* **WHAT YOU HAVE TO DO**
Begin the copy at the line containing "camera: 90 degrees left, 25 degrees down" in the data below and end it at the line containing "(283, 257) = (316, 378): pink", keeping each line exact and leaving out pictures.
Start of Block
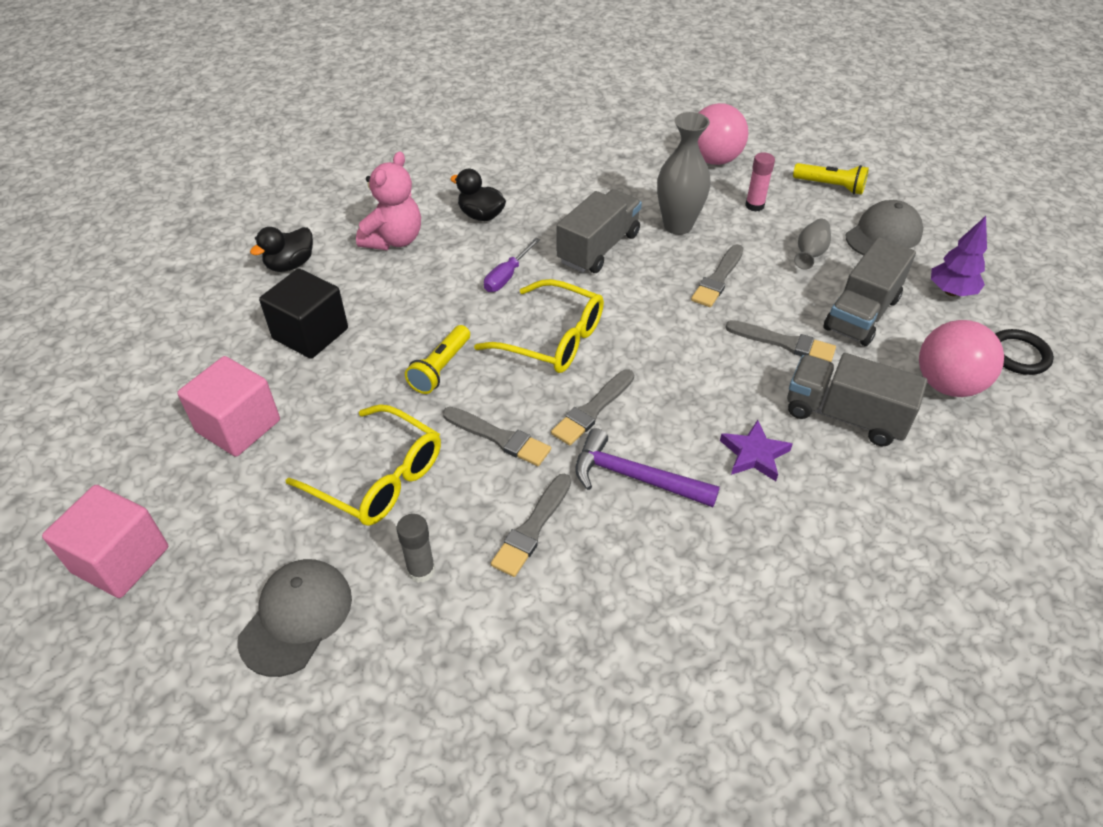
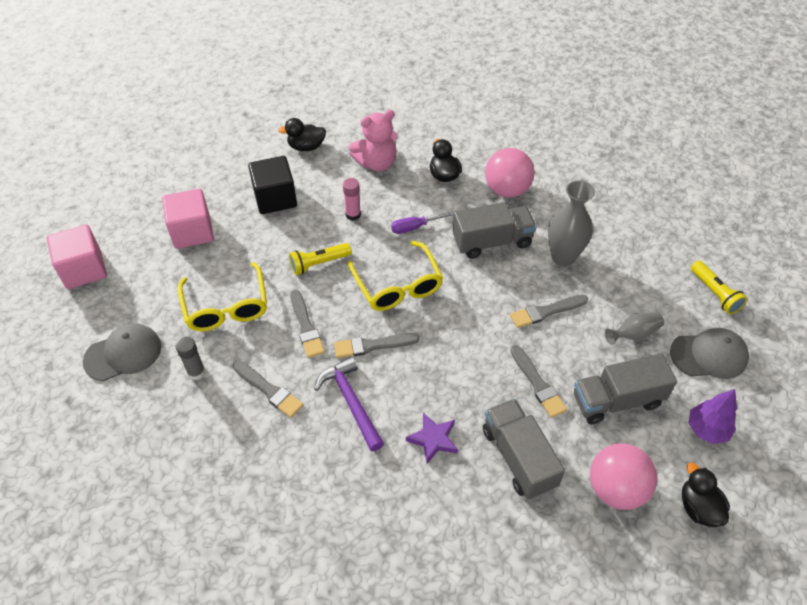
camera: 40 degrees right, 5 degrees up
(532, 528) = (269, 390): grey brush -> grey brush turned 120 degrees counterclockwise
(714, 160) = (648, 222): pink ball -> pink ball (507, 190)
(754, 205) = (636, 274): pink glue stick -> pink glue stick (353, 215)
(1018, 355) = (698, 507): black ring -> black duck

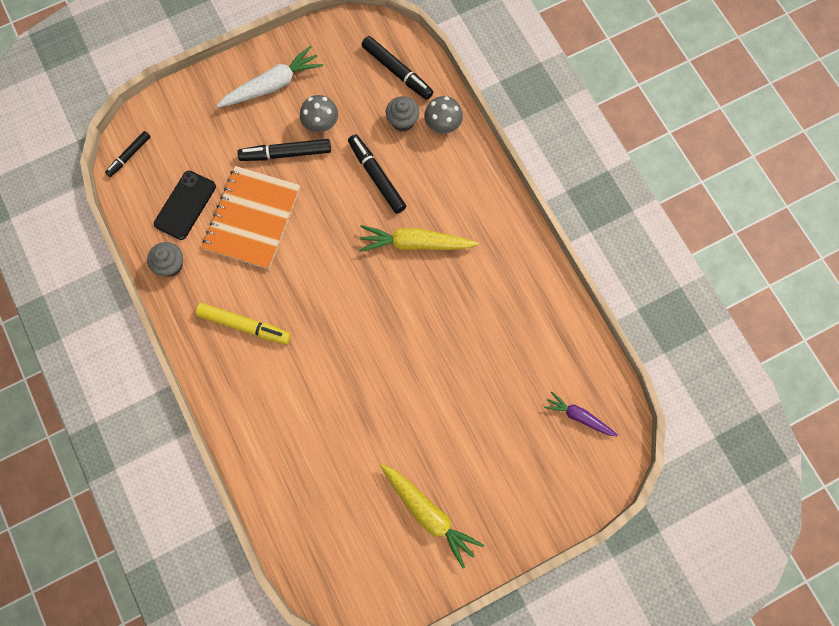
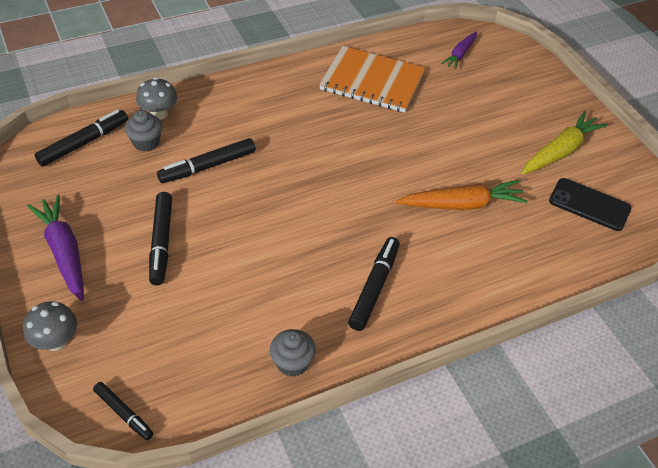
camera: 90 degrees left, 25 degrees down
(185, 205) = (211, 346): black phone -> black phone (589, 204)
(244, 325) = (374, 287): yellow marker -> black marker
(252, 218) = (240, 277): orange notebook -> orange notebook (372, 81)
(272, 85) = (64, 252): white carrot -> purple carrot
(321, 124) = (130, 209): grey mushroom -> grey mushroom (56, 341)
(345, 406) = (462, 204): none -> orange carrot
(415, 243) = (289, 142): yellow carrot -> none

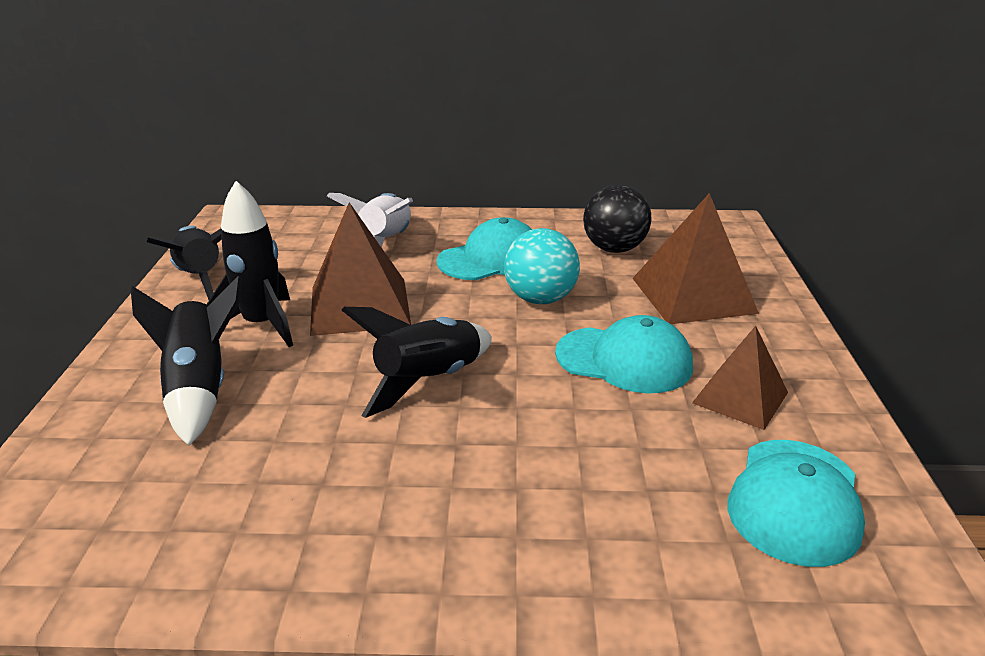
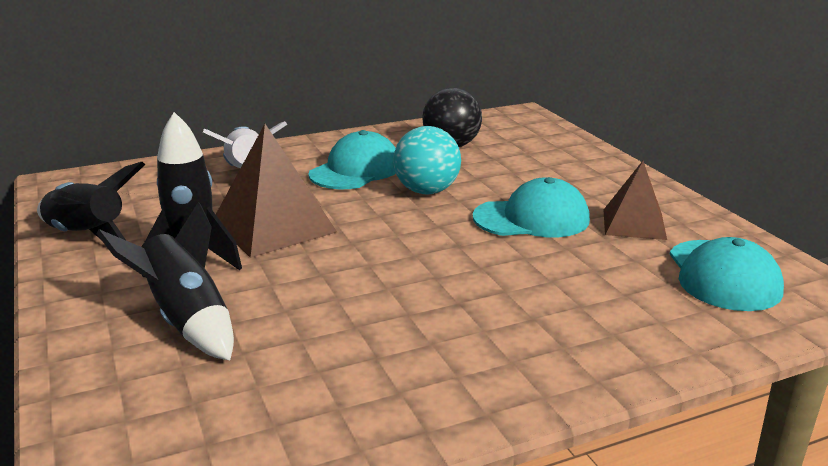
camera: 25 degrees left, 5 degrees down
(429, 381) = (393, 266): black rocket -> none
(693, 295) = (541, 166): brown pyramid -> none

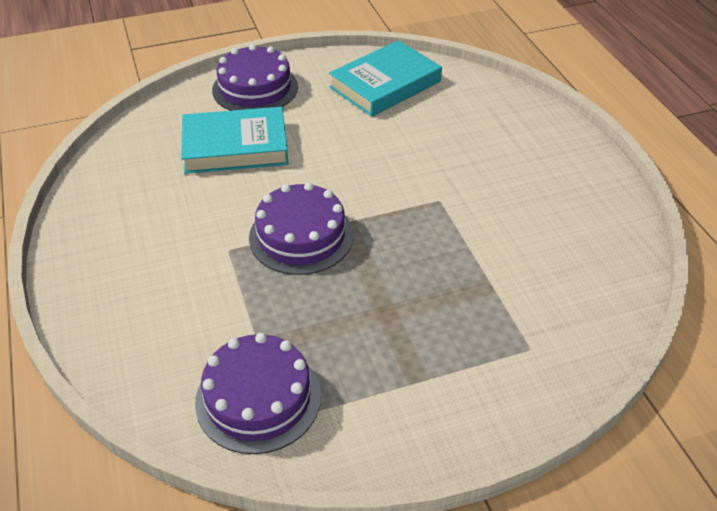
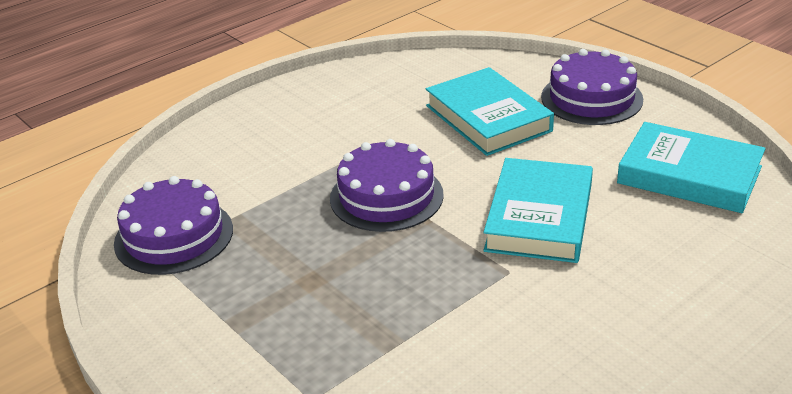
camera: 70 degrees right, 10 degrees down
(386, 165) = (539, 217): none -> turquoise book

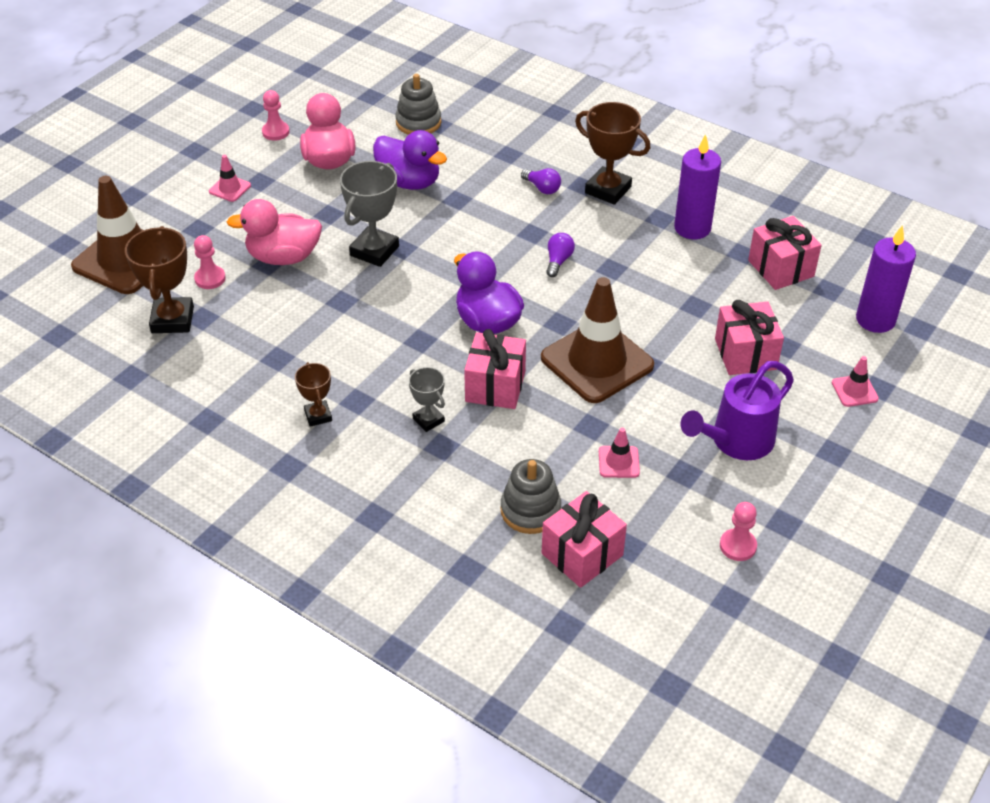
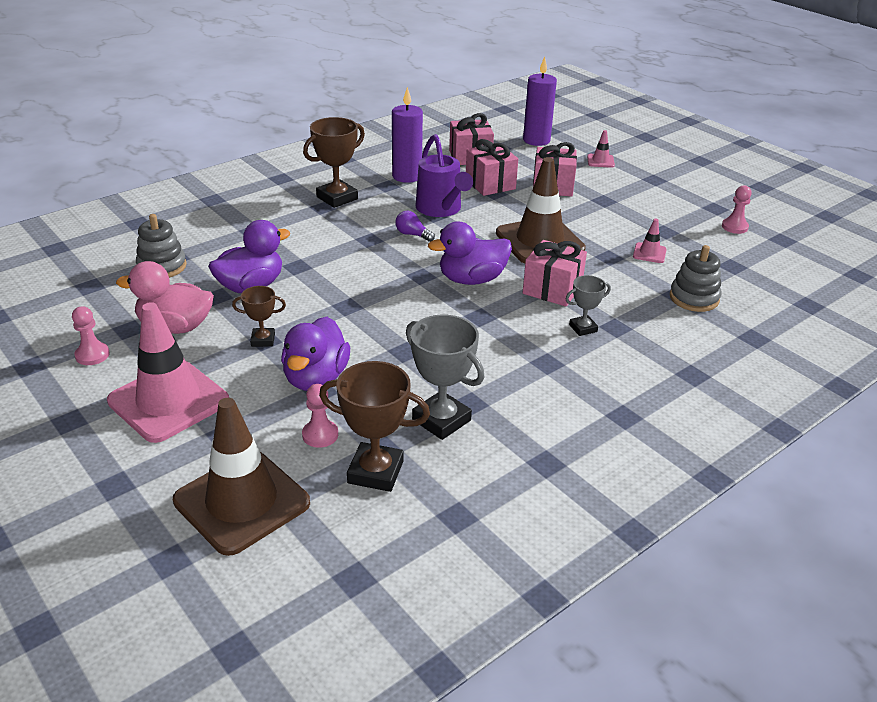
camera: 75 degrees left, 10 degrees down
(230, 188) = (169, 401): pink traffic cone -> pink traffic cone, size x2.35
(283, 257) = (316, 378): pink duck -> purple duck
(318, 416) = (560, 388): brown trophy -> brown trophy (263, 340)
(374, 251) = (342, 321): grey trophy -> grey trophy (441, 420)
(542, 188) = (313, 224): purple light bulb -> none
(582, 554) = (740, 285): pink gift -> pink gift (490, 184)
(735, 442) = (638, 208): purple watering can -> purple watering can (441, 209)

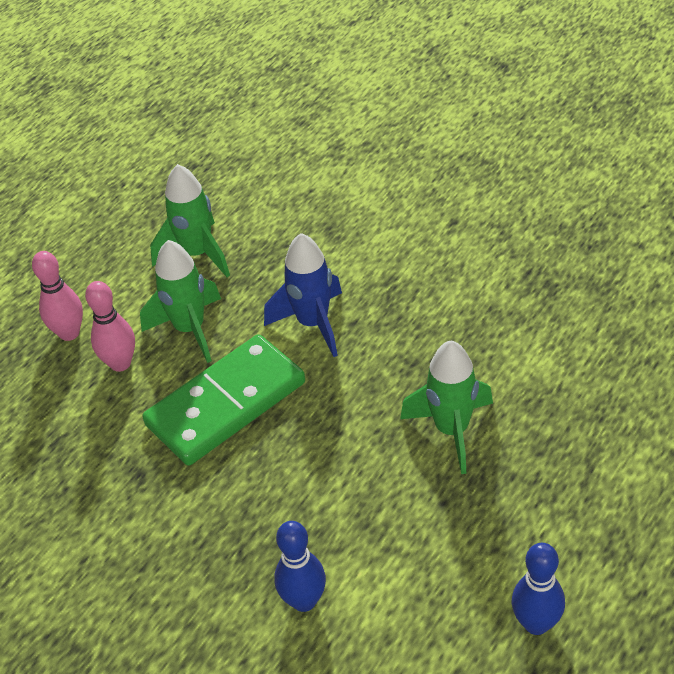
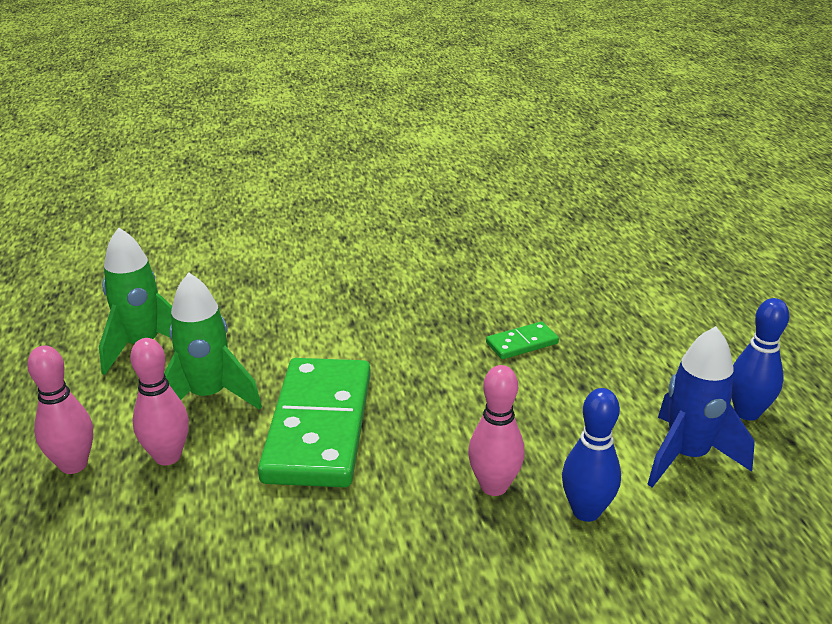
camera: 50 degrees left, 15 degrees down
(272, 535) = (494, 486): none -> pink bowling pin
(313, 323) = (319, 339): blue rocket -> blue rocket (687, 456)
(451, 430) = (522, 343): green rocket -> green domino

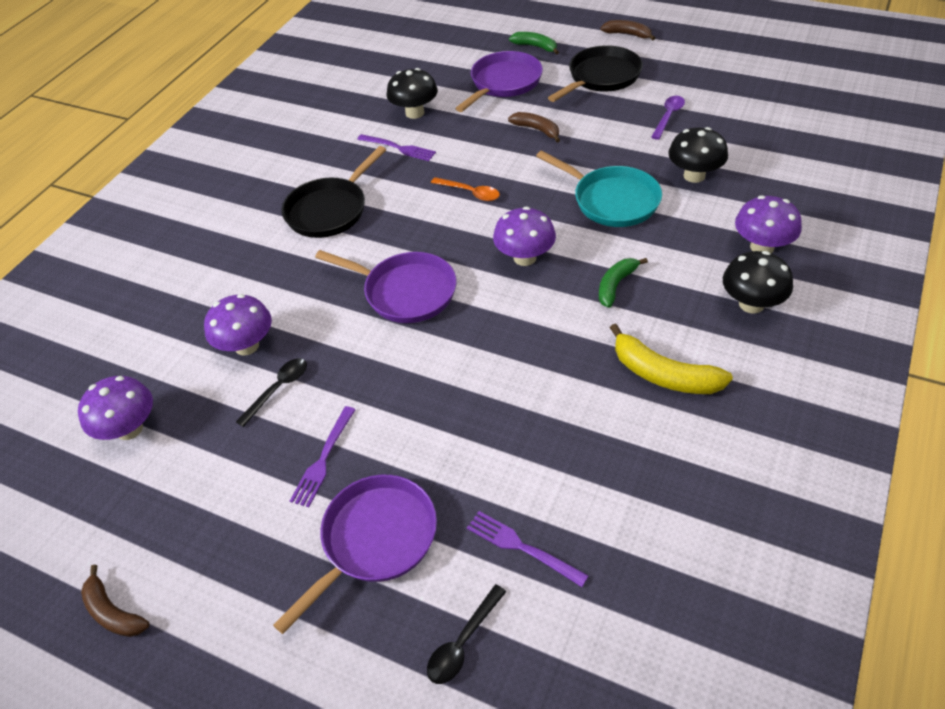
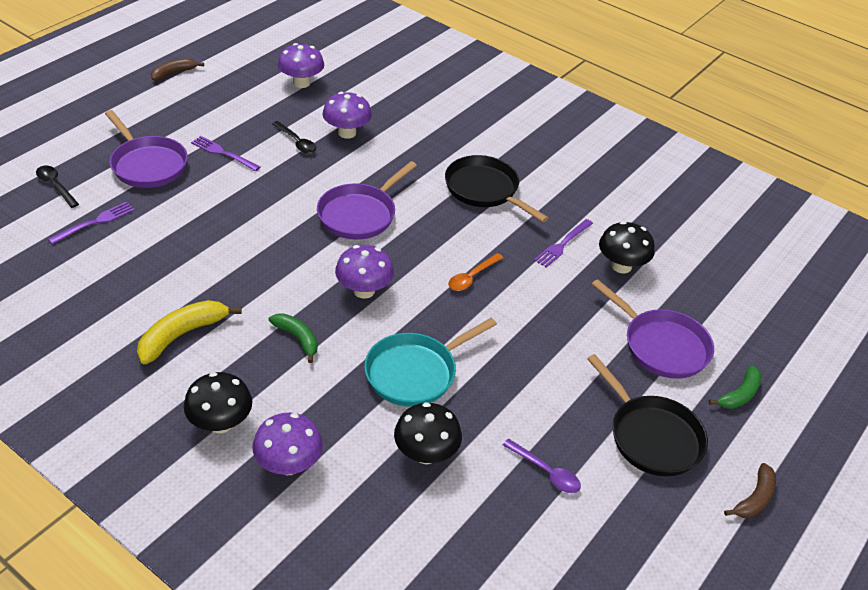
camera: 95 degrees right, 5 degrees down
(537, 130) = (559, 349): brown banana -> none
End of Block
* **ANSWER TO THE EXERCISE**
camera: 90 degrees left, 25 degrees down
(185, 205) = (211, 346): black phone -> black phone (589, 204)
(244, 325) = (374, 287): yellow marker -> black marker
(252, 218) = (240, 277): orange notebook -> orange notebook (372, 81)
(272, 85) = (64, 252): white carrot -> purple carrot
(321, 124) = (130, 209): grey mushroom -> grey mushroom (56, 341)
(345, 406) = (462, 204): none -> orange carrot
(415, 243) = (289, 142): yellow carrot -> none

camera: 25 degrees left, 5 degrees down
(429, 381) = (393, 266): black rocket -> none
(693, 295) = (541, 166): brown pyramid -> none

camera: 70 degrees right, 10 degrees down
(386, 165) = (539, 217): none -> turquoise book

camera: 75 degrees left, 10 degrees down
(230, 188) = (169, 401): pink traffic cone -> pink traffic cone, size x2.35
(283, 257) = (316, 378): pink duck -> purple duck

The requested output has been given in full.